Source material
=== Section Start ===

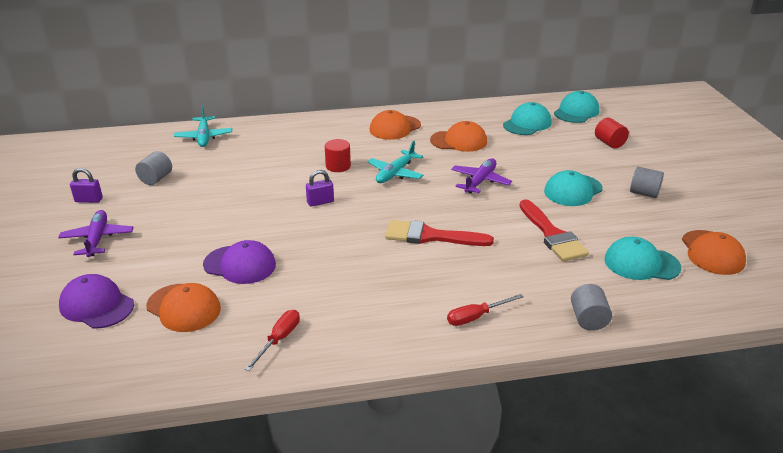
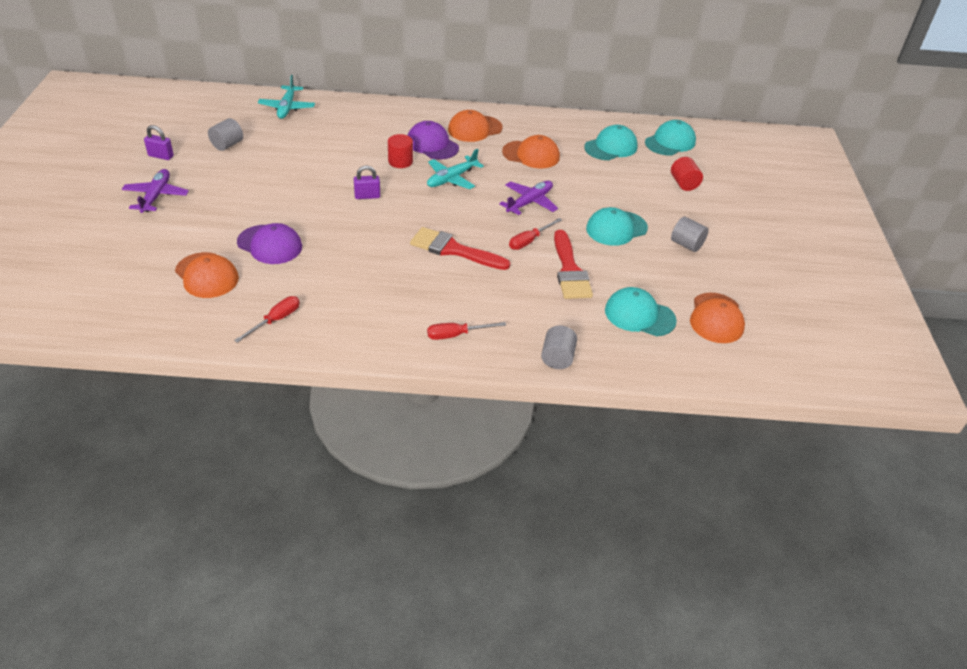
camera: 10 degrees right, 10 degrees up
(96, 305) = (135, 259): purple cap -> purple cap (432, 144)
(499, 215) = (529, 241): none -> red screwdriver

=== Section End ===

Task requirements
Each line of the data should be quoted exactly, with pictures left out.

Exercise output
camera: 10 degrees right, 10 degrees up
(96, 305) = (135, 259): purple cap -> purple cap (432, 144)
(499, 215) = (529, 241): none -> red screwdriver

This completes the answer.